◆ Task ◆
With the pictures left out, reproduce exactly the lines from the one containing "SCALE2 pin DT: C14 -> A6" through the final line of the entries.

◆ Source data ◆
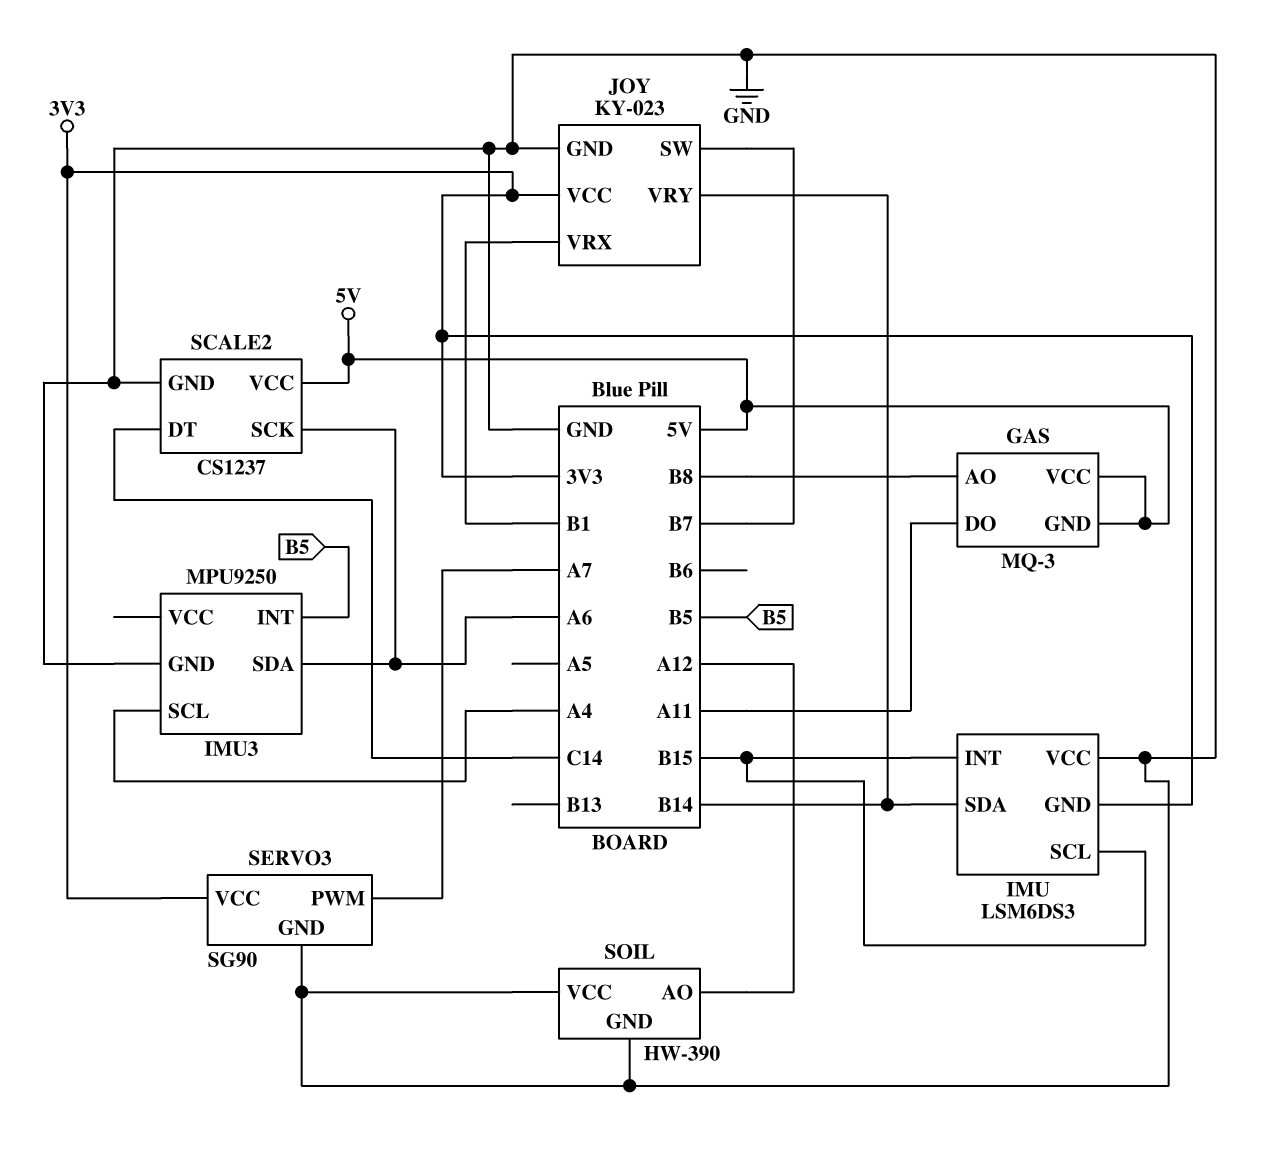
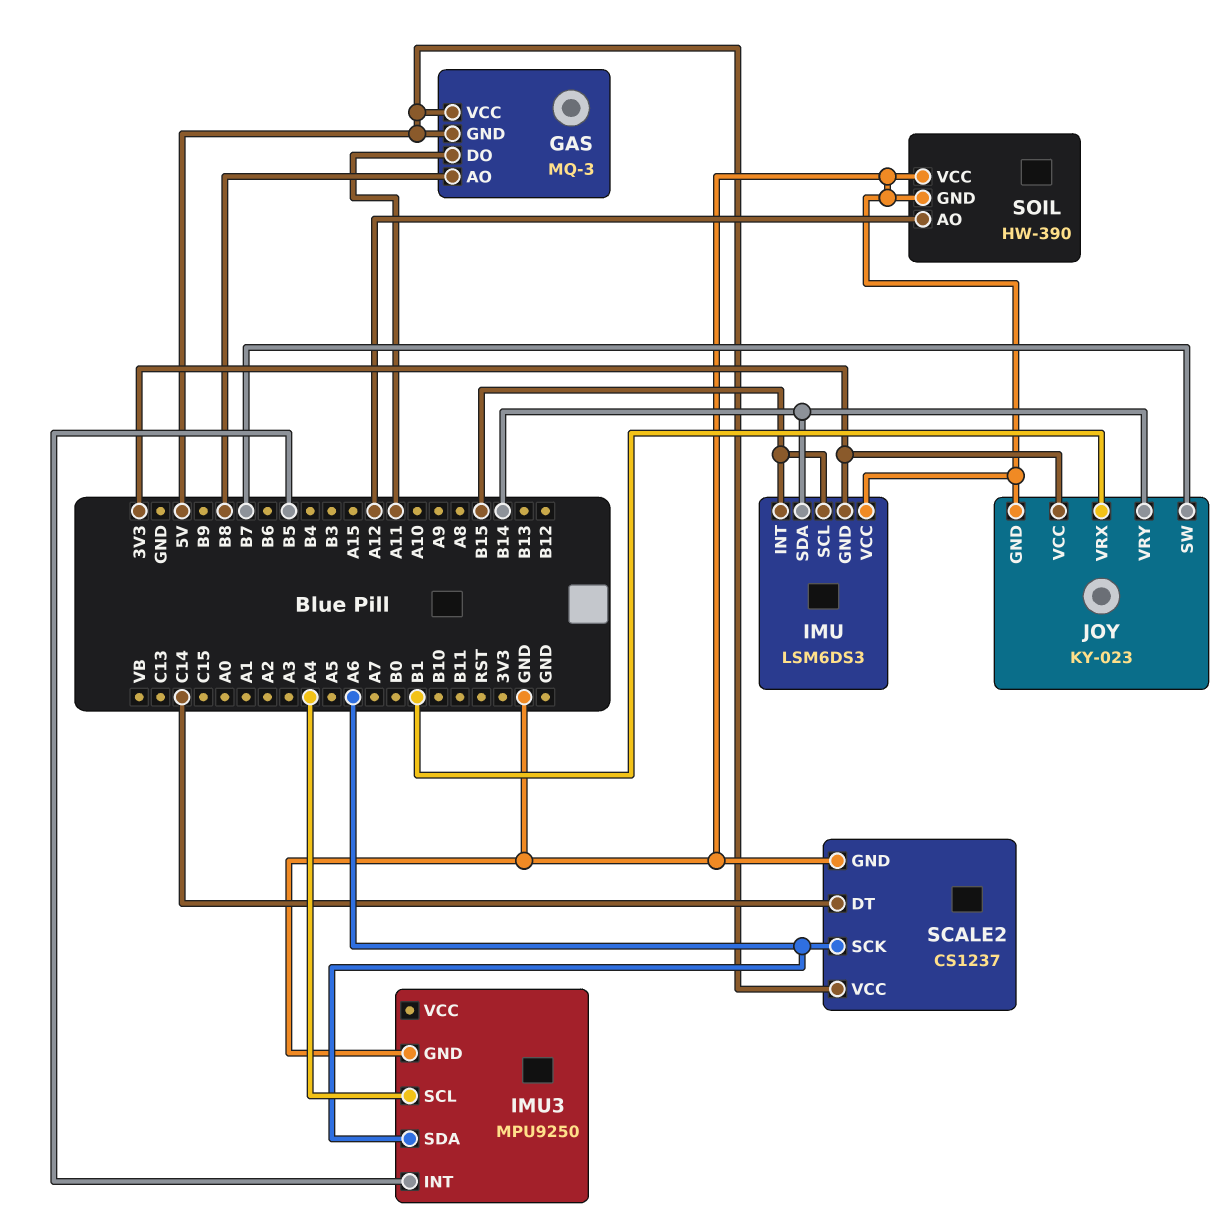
SERVO3: SG90 -> none
SERVO3 pin GND: GND -> none
SERVO3 pin PWM: A7 -> none
SERVO3 pin VCC: 3V3 -> none

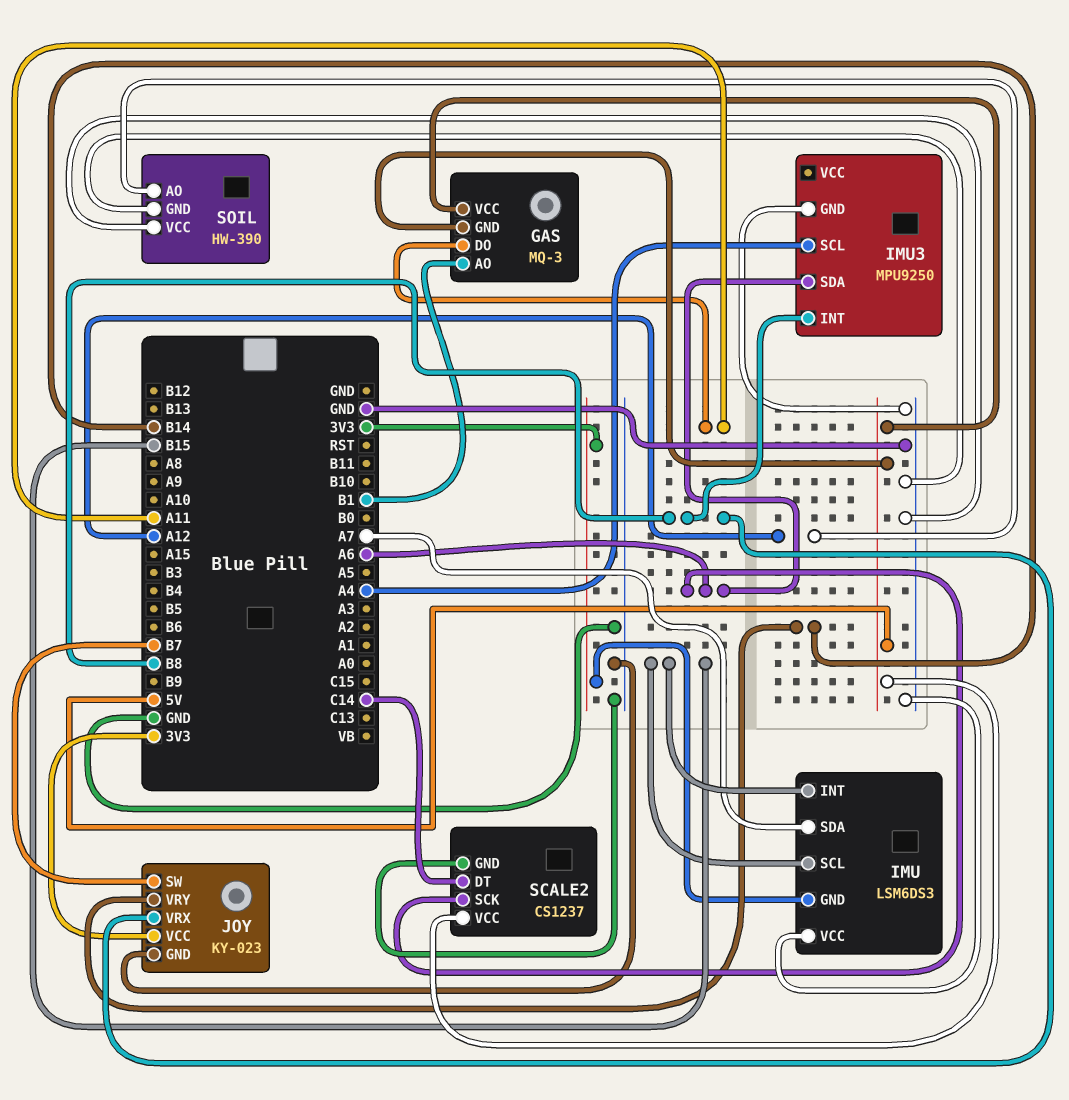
GAS pin AO: B8 -> B1
IMU pin SDA: B14 -> A7
IMU3 pin INT: B5 -> B8
JOY pin VRX: B1 -> B8

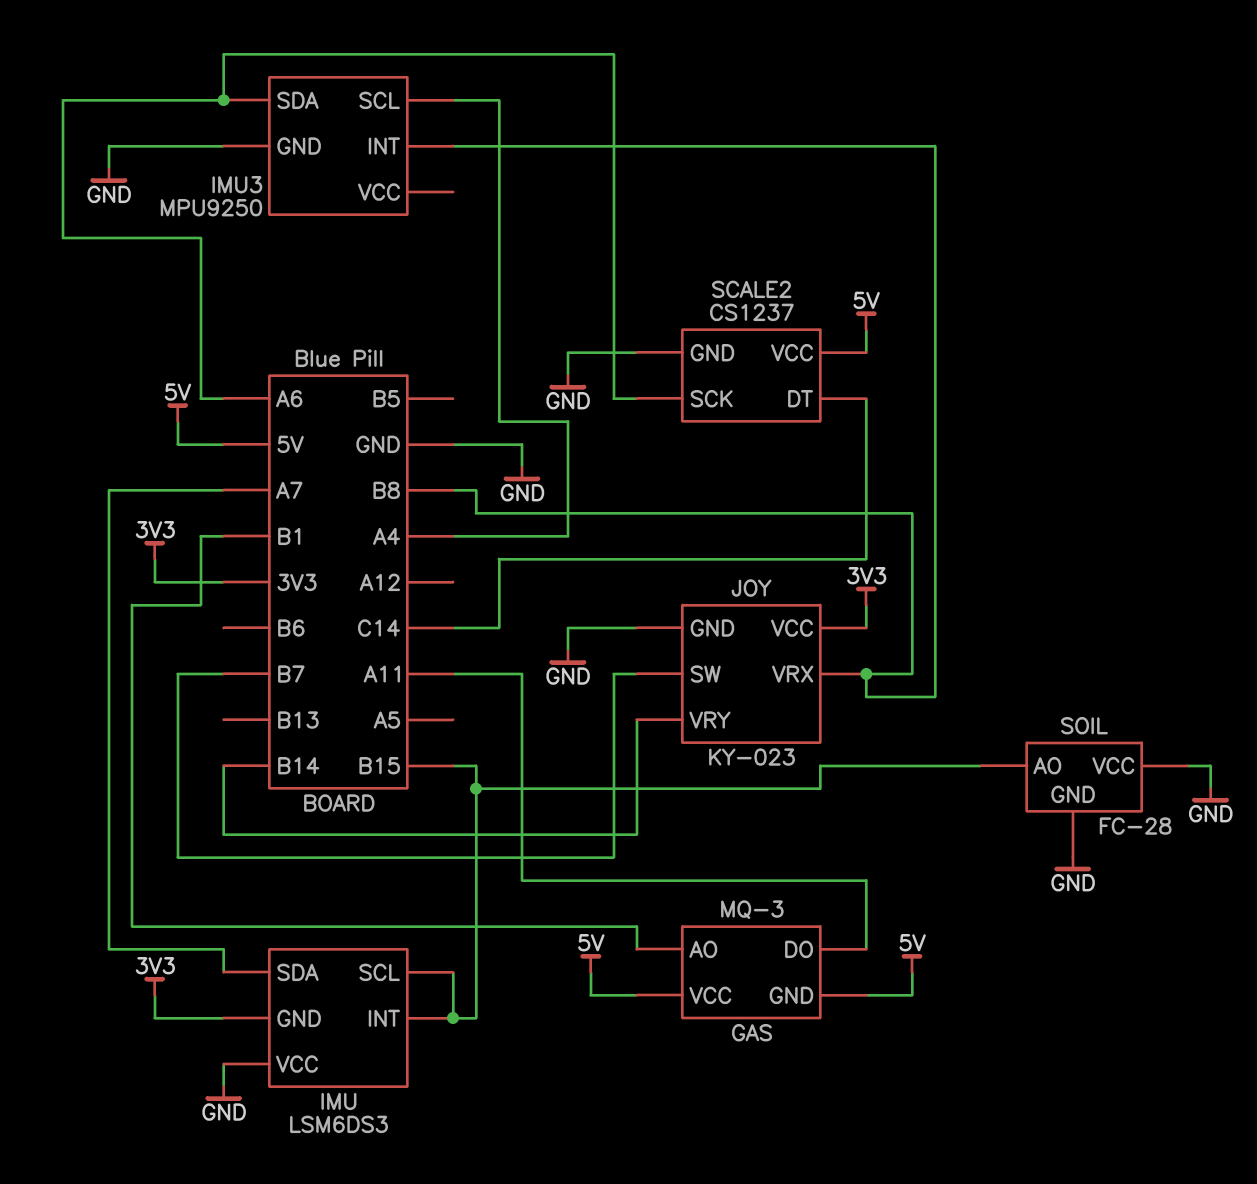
SOIL: HW-390 -> FC-28
SOIL pin AO: A12 -> B15

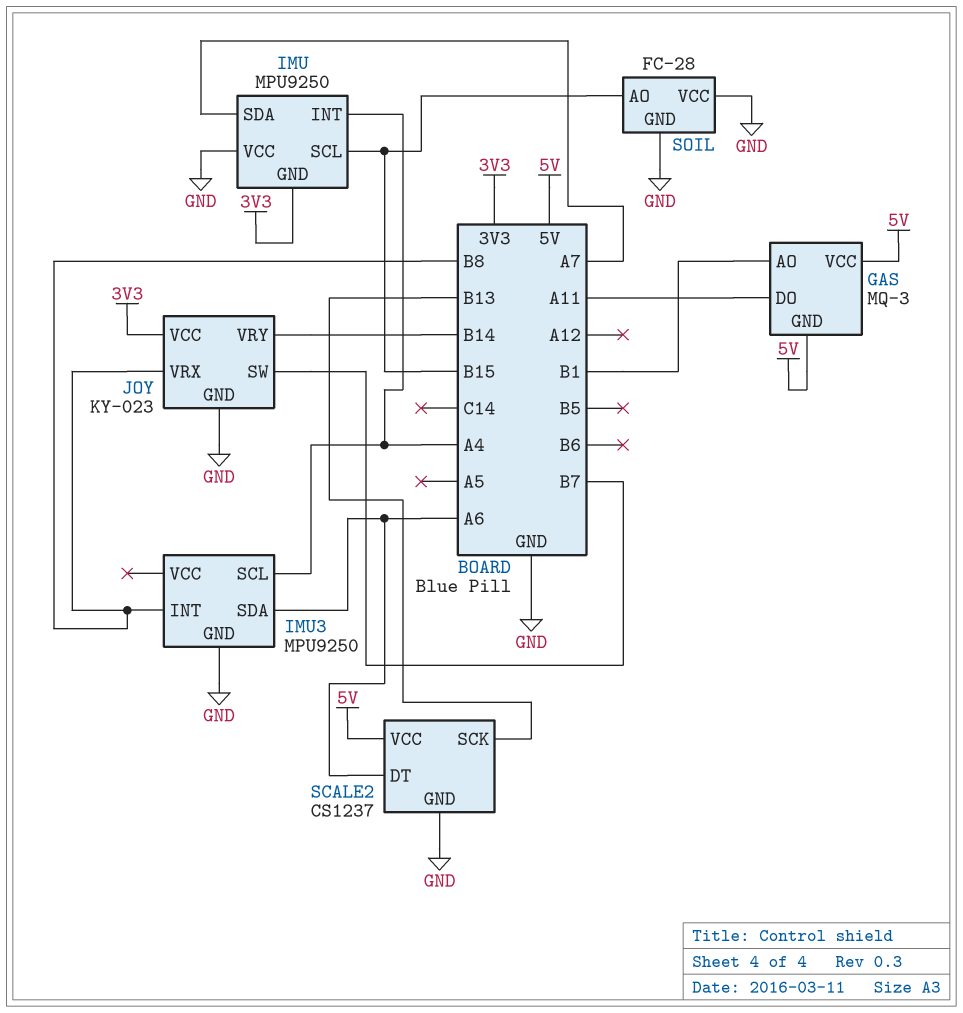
IMU: LSM6DS3 -> MPU9250
IMU pin INT: B15 -> A4
SCALE2 pin DT: C14 -> A6
SCALE2 pin SCK: A6 -> B13

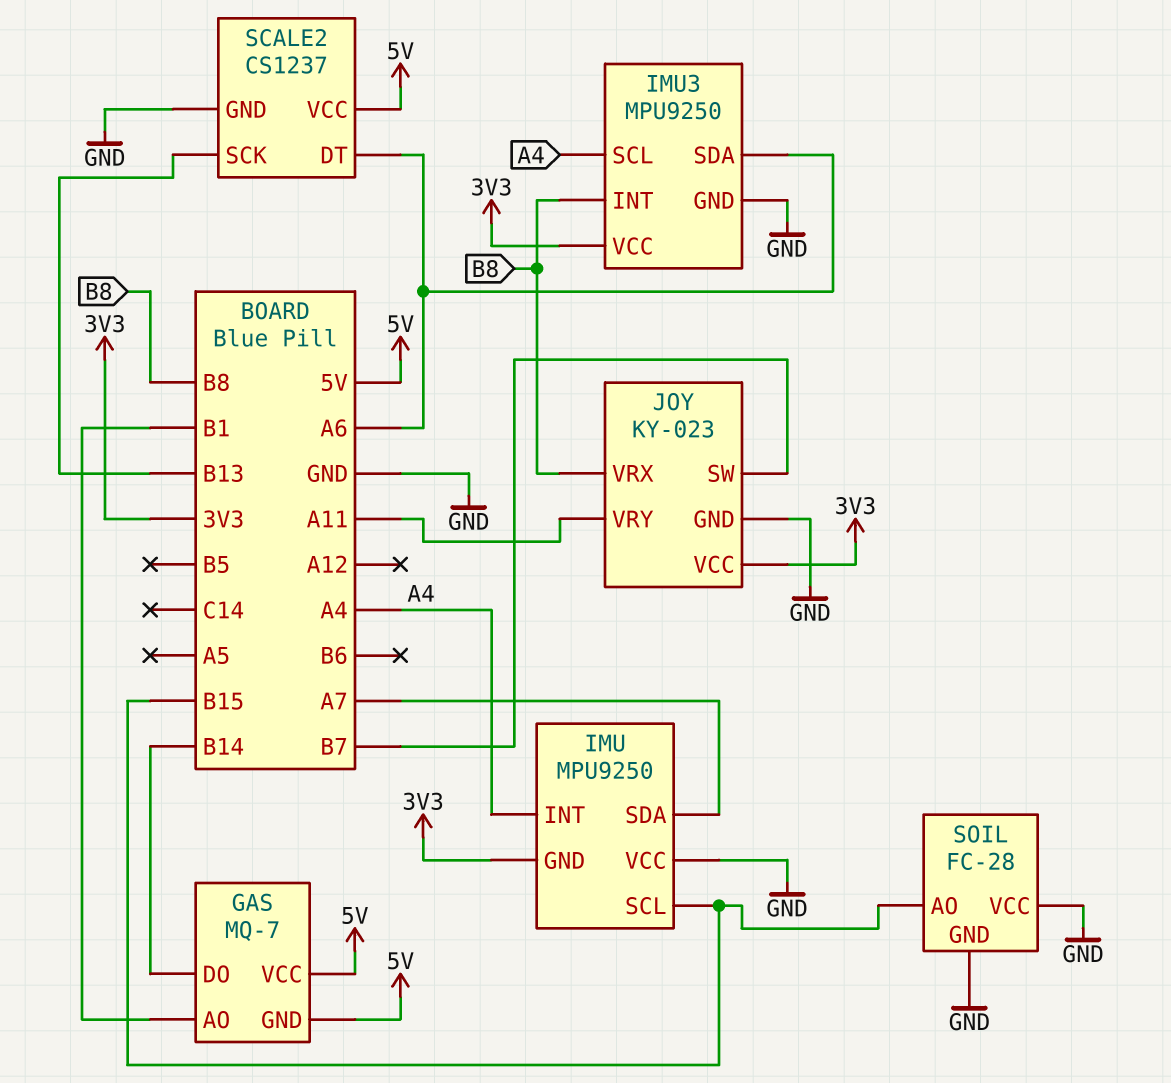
GAS: MQ-3 -> MQ-7
GAS pin DO: A11 -> B14
IMU3 pin VCC: none -> 3V3
JOY pin VRY: B14 -> A11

◆ Response for this exercise ◆
SCALE2 pin DT: C14 -> A6
SCALE2 pin SCK: A6 -> B13

GAS: MQ-3 -> MQ-7
GAS pin DO: A11 -> B14
IMU3 pin VCC: none -> 3V3
JOY pin VRY: B14 -> A11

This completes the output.